Modification records:
━━━━━━━━━━━━━━━━━━━━

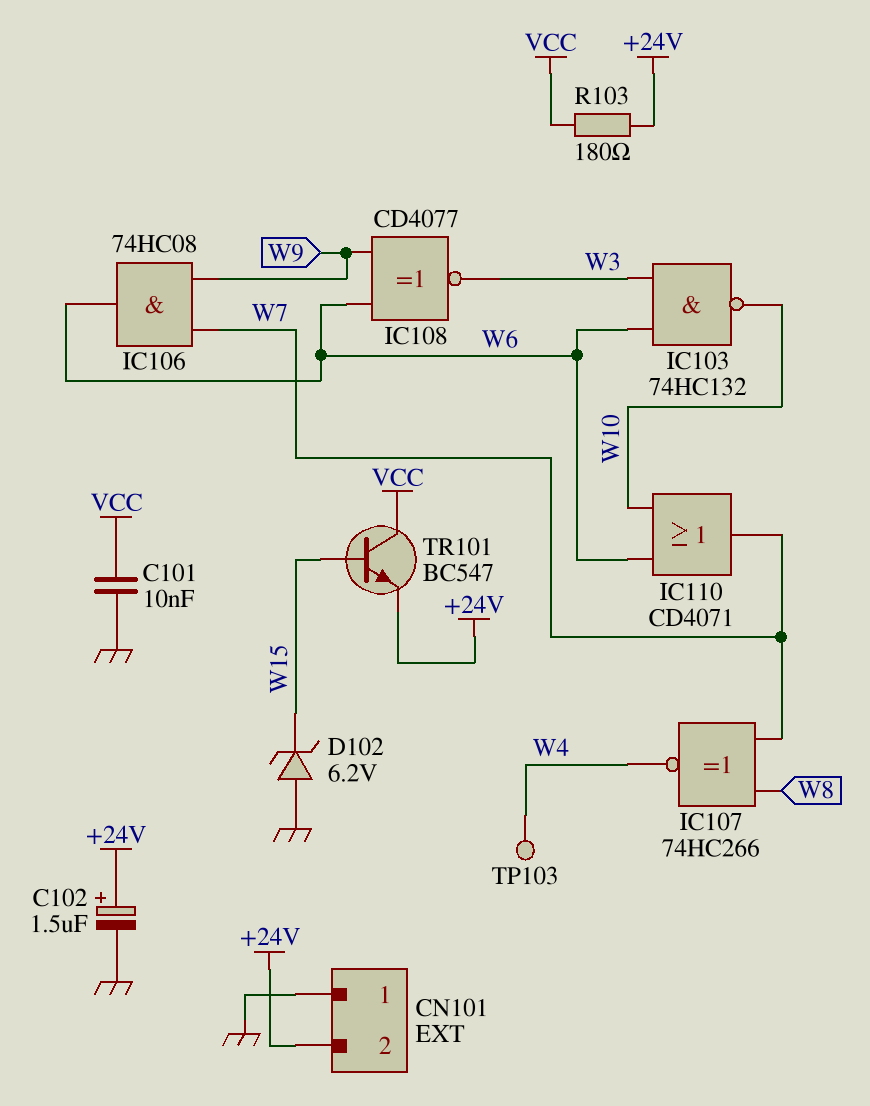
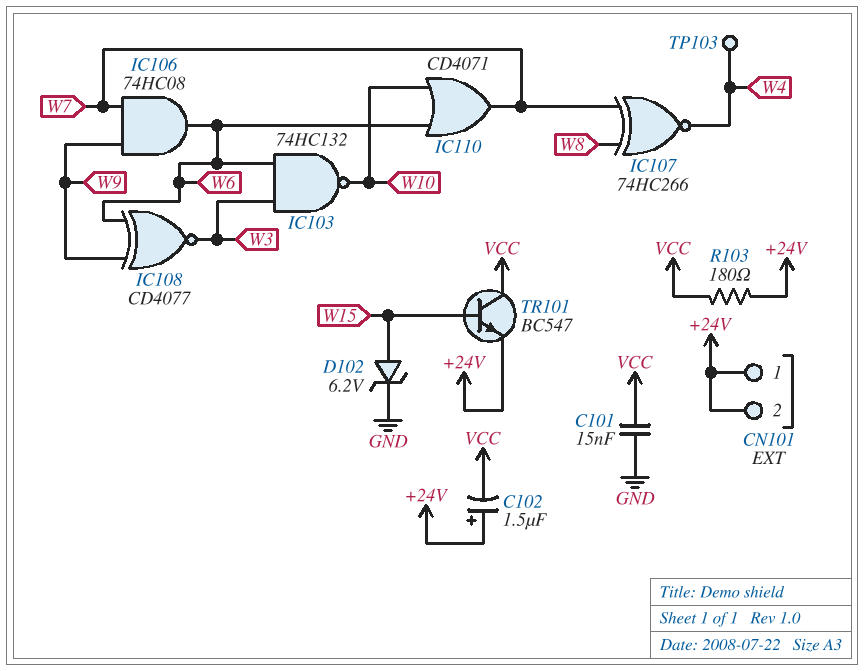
C101: 10nF (GND, VCC) -> 15nF (GND, VCC)
C102: 1.5uF (plus +24V, minus GND) -> 1.5uF (plus +24V, minus VCC)
CN101 pin 1: GND -> +24V
D102: zener 6.2V (A GND, K W15) -> zener 6.2V (A W15, K GND)

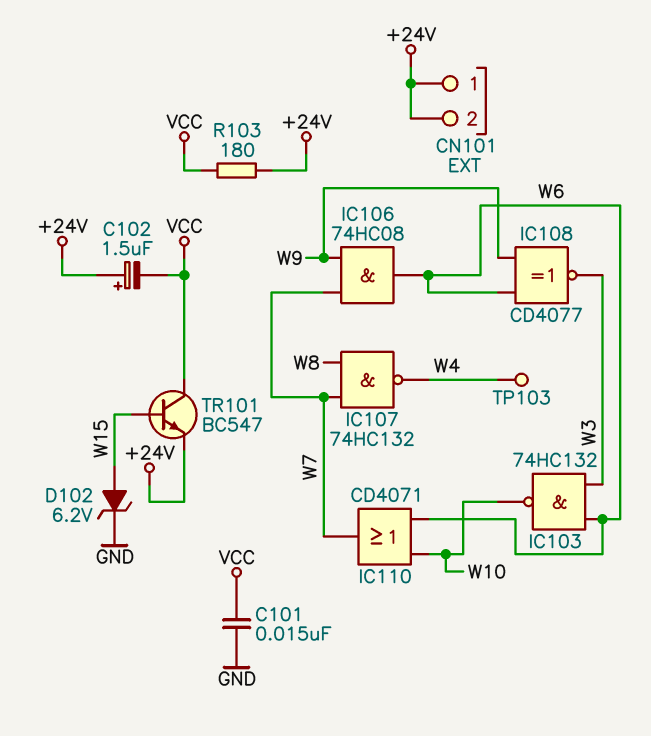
IC107: XNOR 74HC266 (in W7, in W8, out W4) -> NAND 74HC132 (in W7, in W8, out W4)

━━━━━━━━━━━━━━━━━━━━

▸ Assigned task:
What you return should be the entries from above, unchanged and without their images.

▸ Exercise solution:
C101: 10nF (GND, VCC) -> 15nF (GND, VCC)
C102: 1.5uF (plus +24V, minus GND) -> 1.5uF (plus +24V, minus VCC)
CN101 pin 1: GND -> +24V
D102: zener 6.2V (A GND, K W15) -> zener 6.2V (A W15, K GND)

IC107: XNOR 74HC266 (in W7, in W8, out W4) -> NAND 74HC132 (in W7, in W8, out W4)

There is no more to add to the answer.